↓

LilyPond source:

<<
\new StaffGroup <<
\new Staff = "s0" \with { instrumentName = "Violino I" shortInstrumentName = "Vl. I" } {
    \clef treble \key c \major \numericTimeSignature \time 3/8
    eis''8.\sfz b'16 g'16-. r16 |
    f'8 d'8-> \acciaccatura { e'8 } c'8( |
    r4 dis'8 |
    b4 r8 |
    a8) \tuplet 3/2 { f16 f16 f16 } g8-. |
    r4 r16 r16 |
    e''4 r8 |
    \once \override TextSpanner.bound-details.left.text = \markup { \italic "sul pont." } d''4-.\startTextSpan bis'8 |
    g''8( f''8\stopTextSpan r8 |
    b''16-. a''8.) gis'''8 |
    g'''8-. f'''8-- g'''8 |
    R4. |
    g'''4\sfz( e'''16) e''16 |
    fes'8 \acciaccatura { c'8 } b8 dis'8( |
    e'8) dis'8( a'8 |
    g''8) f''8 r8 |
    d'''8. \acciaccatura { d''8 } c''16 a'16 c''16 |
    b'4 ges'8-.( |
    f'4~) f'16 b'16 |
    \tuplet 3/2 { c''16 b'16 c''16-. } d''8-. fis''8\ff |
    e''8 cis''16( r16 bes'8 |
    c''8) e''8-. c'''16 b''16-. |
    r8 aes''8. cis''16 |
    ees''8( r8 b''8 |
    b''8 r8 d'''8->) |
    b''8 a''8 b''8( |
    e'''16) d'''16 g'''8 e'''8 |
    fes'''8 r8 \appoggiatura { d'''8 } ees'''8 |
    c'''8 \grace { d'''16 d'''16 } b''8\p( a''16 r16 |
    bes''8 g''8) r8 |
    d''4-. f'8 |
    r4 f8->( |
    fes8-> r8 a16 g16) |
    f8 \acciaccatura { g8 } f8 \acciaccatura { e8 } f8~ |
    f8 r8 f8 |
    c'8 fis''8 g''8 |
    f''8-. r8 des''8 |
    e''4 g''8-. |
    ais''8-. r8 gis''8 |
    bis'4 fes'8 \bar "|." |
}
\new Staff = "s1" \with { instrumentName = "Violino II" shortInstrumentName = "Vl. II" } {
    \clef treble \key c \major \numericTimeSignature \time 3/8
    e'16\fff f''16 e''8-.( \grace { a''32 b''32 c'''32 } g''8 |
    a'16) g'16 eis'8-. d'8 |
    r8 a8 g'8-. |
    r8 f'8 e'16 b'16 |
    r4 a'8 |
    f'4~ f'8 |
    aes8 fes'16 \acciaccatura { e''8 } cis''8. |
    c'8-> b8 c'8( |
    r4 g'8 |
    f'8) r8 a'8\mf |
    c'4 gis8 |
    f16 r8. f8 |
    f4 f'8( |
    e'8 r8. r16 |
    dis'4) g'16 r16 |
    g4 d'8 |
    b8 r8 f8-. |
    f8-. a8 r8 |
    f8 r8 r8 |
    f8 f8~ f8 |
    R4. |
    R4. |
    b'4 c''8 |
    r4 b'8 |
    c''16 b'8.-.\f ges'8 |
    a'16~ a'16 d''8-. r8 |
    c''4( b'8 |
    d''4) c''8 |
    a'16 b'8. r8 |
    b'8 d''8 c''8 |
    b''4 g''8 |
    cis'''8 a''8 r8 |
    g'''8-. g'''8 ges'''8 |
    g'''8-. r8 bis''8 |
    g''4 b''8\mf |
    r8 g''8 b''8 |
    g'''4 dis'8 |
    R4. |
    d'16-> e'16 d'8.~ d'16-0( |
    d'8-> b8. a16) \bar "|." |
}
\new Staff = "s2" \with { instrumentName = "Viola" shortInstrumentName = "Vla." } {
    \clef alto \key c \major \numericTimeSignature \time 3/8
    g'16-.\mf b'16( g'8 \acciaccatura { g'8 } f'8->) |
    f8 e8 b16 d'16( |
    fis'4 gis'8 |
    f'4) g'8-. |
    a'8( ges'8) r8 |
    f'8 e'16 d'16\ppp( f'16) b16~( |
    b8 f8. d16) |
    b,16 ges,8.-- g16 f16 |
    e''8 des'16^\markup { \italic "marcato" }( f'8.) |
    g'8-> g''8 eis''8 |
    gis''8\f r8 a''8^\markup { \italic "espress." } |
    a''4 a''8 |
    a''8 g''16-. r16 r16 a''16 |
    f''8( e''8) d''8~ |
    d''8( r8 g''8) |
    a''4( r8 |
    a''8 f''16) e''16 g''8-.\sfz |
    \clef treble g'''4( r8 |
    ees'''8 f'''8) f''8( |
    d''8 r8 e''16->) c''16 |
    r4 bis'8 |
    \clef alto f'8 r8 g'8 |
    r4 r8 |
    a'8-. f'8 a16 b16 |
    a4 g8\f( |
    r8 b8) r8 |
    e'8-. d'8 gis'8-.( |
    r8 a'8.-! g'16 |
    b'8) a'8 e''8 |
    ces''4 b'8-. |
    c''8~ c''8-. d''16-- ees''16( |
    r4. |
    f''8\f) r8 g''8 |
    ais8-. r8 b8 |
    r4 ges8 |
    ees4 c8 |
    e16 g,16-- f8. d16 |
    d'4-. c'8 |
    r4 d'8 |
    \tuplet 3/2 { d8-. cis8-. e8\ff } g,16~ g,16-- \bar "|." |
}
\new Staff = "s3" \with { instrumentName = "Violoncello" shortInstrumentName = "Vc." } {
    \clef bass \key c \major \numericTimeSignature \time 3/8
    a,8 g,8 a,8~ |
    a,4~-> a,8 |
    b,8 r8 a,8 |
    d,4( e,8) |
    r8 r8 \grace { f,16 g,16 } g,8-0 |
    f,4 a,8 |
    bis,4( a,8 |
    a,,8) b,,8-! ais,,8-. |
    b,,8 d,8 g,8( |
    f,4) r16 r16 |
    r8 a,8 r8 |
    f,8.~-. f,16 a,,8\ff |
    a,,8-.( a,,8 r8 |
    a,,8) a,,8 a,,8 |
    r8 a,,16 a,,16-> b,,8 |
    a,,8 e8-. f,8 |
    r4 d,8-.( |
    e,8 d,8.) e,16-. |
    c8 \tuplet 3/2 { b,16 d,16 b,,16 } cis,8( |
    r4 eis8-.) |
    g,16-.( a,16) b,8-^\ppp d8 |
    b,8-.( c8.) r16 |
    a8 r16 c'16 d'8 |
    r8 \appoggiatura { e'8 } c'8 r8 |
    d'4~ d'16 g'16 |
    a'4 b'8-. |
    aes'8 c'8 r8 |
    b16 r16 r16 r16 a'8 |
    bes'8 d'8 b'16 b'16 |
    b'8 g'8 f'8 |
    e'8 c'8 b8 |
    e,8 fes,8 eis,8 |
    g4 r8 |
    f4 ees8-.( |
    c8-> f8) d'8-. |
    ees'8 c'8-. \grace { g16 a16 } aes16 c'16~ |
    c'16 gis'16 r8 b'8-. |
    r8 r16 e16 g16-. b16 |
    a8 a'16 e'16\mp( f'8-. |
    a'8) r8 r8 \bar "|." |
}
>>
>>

↑
↓

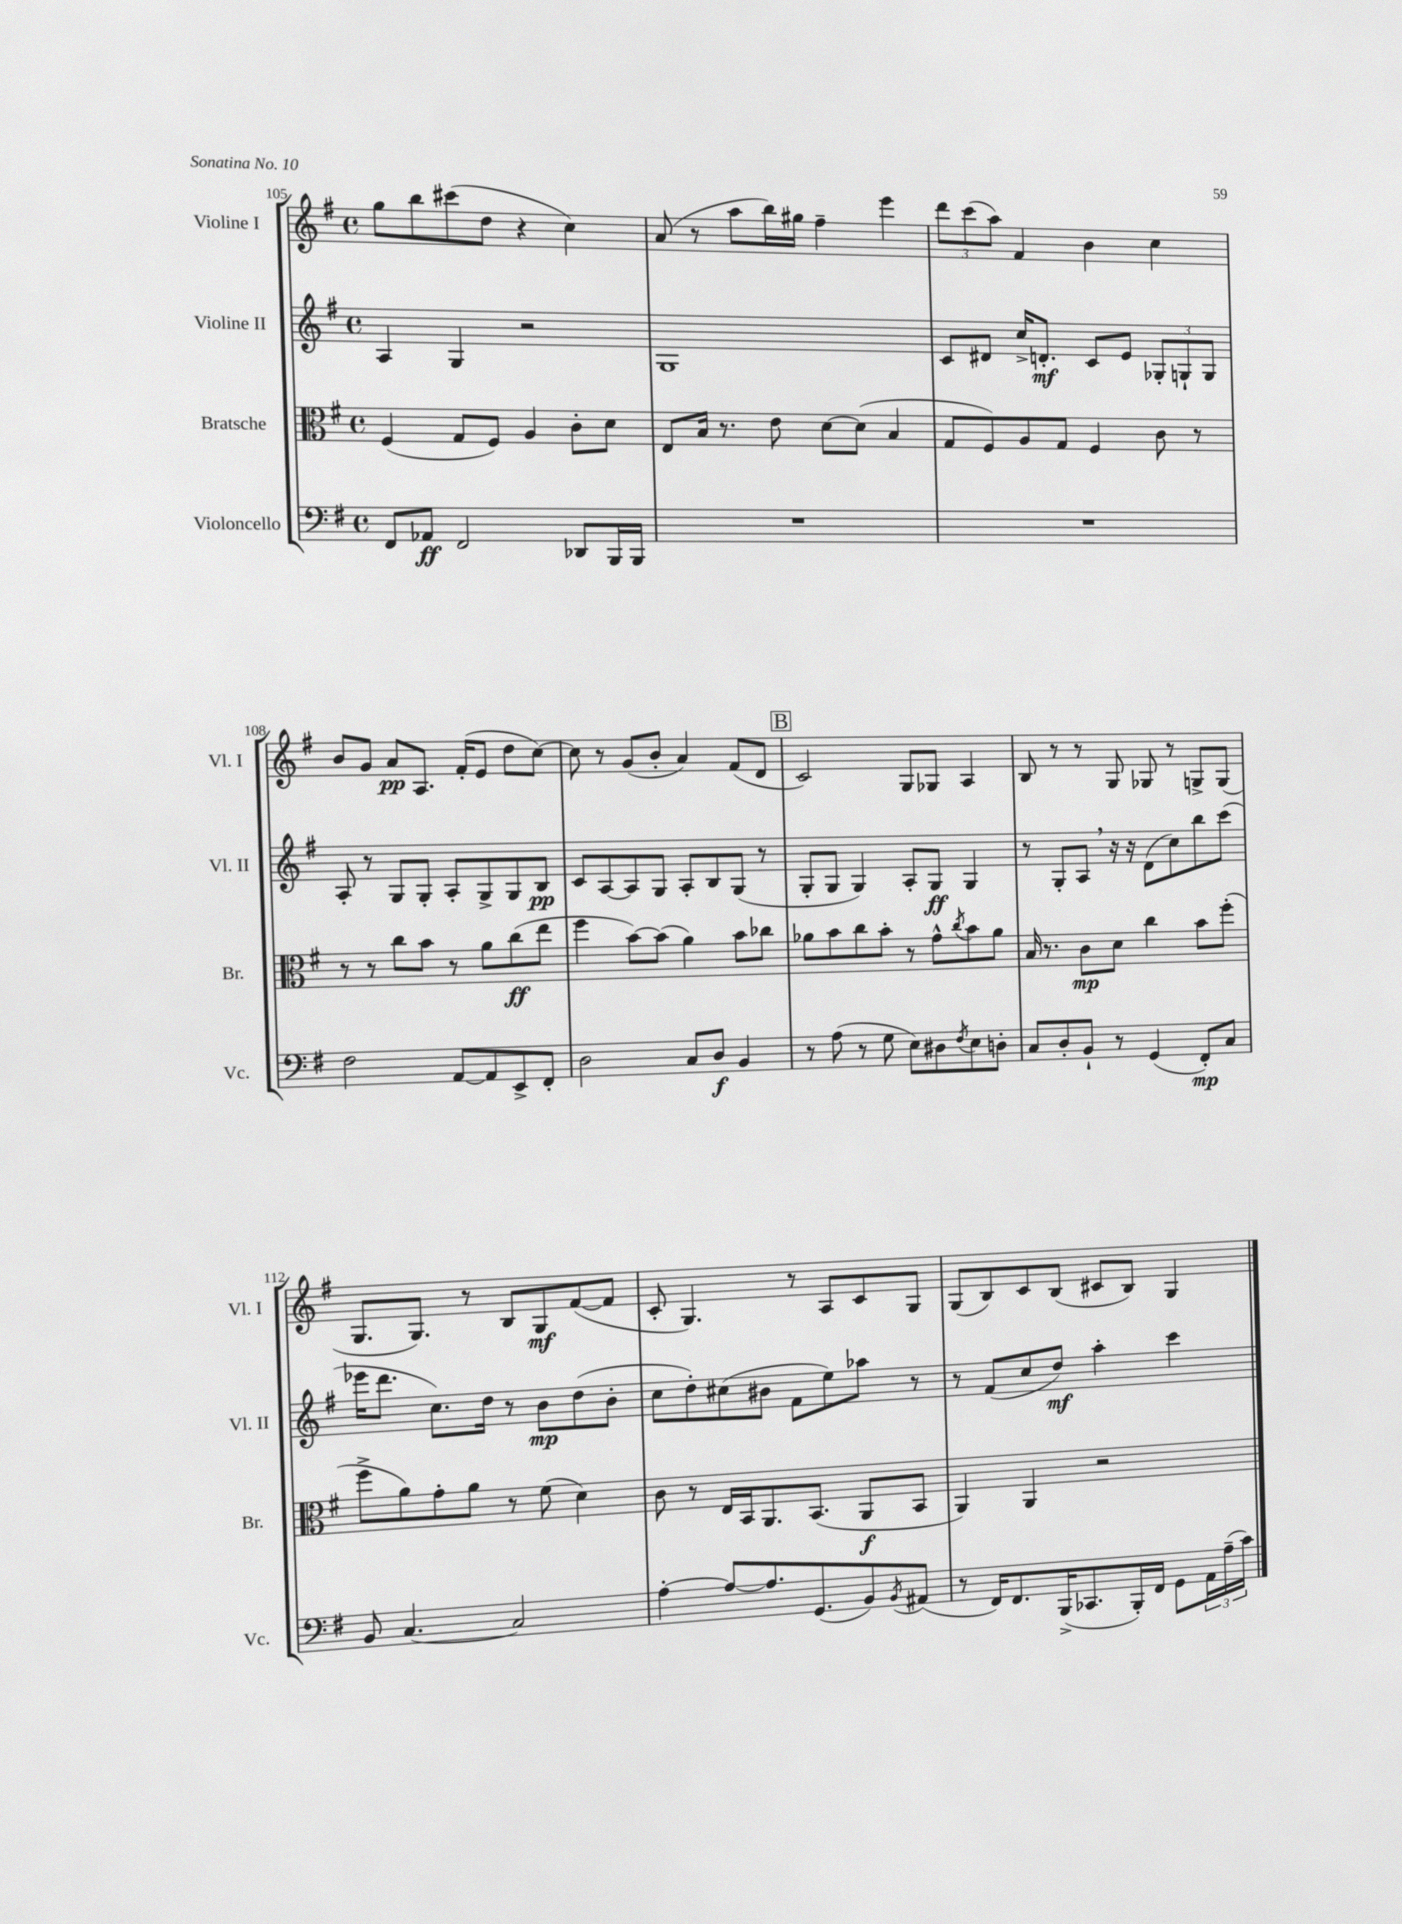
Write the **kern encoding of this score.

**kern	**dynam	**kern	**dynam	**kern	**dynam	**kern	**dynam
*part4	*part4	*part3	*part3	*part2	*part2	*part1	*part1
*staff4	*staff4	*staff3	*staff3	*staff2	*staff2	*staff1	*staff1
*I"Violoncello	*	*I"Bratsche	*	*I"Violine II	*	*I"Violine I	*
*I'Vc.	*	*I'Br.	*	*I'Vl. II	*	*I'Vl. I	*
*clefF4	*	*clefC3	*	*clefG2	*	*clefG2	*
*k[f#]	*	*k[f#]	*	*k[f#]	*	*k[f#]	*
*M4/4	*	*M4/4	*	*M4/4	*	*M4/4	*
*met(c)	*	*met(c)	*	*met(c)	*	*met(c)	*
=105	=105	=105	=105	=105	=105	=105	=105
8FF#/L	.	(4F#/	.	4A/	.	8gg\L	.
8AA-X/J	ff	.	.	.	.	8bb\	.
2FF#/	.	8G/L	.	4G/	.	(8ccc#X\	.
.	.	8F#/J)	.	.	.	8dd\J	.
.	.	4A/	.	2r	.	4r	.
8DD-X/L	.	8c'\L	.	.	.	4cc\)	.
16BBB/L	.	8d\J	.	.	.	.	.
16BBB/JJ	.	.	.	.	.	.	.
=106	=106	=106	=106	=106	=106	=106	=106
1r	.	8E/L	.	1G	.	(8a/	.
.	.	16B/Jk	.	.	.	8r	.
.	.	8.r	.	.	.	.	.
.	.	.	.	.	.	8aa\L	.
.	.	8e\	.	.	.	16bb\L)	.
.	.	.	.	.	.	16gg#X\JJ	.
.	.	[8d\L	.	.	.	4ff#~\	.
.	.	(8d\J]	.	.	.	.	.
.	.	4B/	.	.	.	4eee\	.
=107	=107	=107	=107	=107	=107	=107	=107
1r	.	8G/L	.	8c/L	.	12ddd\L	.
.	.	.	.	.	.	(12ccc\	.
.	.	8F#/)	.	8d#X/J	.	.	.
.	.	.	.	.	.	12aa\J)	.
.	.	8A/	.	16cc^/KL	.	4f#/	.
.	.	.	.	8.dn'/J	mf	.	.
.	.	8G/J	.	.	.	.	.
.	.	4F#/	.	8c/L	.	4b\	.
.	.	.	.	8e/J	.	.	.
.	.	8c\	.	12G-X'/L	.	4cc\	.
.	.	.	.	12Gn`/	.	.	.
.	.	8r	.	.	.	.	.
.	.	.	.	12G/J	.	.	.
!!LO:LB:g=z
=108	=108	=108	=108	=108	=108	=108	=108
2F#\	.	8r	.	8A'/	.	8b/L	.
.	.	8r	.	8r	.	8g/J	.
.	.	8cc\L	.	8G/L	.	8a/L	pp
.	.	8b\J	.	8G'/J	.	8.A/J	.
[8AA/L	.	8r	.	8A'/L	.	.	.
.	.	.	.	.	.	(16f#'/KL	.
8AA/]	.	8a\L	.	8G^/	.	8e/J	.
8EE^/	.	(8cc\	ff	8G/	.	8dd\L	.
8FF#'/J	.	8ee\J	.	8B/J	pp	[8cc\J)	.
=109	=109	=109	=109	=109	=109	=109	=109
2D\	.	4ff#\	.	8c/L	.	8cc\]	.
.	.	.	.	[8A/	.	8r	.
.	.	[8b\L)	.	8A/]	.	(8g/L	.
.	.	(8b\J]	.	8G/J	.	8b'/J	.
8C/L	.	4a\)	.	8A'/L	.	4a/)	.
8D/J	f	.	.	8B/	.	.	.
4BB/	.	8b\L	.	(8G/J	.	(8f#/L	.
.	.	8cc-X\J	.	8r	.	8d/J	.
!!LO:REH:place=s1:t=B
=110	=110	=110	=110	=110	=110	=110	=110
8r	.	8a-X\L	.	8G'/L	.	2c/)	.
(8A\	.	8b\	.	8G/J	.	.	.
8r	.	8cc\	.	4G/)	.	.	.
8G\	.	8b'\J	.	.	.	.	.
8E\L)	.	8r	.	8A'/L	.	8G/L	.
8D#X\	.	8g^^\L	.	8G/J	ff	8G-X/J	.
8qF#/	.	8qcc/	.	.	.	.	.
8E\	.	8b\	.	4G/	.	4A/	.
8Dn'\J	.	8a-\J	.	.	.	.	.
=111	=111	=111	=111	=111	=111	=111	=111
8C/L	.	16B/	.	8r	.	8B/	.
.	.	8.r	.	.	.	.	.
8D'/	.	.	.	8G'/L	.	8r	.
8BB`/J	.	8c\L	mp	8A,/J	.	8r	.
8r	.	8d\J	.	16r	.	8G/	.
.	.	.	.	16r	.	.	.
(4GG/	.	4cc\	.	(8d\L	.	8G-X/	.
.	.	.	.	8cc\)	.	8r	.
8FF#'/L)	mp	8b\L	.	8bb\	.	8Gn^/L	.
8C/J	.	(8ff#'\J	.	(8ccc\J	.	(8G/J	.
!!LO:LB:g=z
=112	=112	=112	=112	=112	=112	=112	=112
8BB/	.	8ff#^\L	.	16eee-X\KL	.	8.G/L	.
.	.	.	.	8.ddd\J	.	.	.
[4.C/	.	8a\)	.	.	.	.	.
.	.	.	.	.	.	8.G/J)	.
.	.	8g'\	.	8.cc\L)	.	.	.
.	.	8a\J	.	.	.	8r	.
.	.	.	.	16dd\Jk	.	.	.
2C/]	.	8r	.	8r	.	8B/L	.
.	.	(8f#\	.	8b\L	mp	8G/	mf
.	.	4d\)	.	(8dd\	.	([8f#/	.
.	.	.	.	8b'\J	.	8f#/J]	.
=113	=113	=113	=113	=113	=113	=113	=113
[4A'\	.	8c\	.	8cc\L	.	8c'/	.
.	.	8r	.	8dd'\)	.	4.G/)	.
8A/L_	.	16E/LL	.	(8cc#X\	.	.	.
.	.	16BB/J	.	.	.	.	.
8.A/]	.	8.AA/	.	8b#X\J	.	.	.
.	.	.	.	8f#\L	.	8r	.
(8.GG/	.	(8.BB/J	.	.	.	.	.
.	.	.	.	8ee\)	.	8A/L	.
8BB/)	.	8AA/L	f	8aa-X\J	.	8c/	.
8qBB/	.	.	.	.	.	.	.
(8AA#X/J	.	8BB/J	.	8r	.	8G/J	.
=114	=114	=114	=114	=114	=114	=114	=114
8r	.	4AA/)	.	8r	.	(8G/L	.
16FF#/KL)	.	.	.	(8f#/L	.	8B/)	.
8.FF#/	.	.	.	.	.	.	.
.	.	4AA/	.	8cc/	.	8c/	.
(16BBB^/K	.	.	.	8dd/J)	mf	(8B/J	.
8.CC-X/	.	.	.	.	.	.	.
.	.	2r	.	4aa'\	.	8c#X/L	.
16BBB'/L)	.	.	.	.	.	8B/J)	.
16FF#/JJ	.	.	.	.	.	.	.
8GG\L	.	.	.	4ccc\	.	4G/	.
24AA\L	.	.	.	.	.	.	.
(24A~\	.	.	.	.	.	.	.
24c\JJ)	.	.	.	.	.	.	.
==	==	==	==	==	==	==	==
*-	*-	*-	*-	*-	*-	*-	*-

↑

The task ->
Count the lines in the listing that contain the string "markup", matching case exactly, and give only the number.

Exercise solution ->
3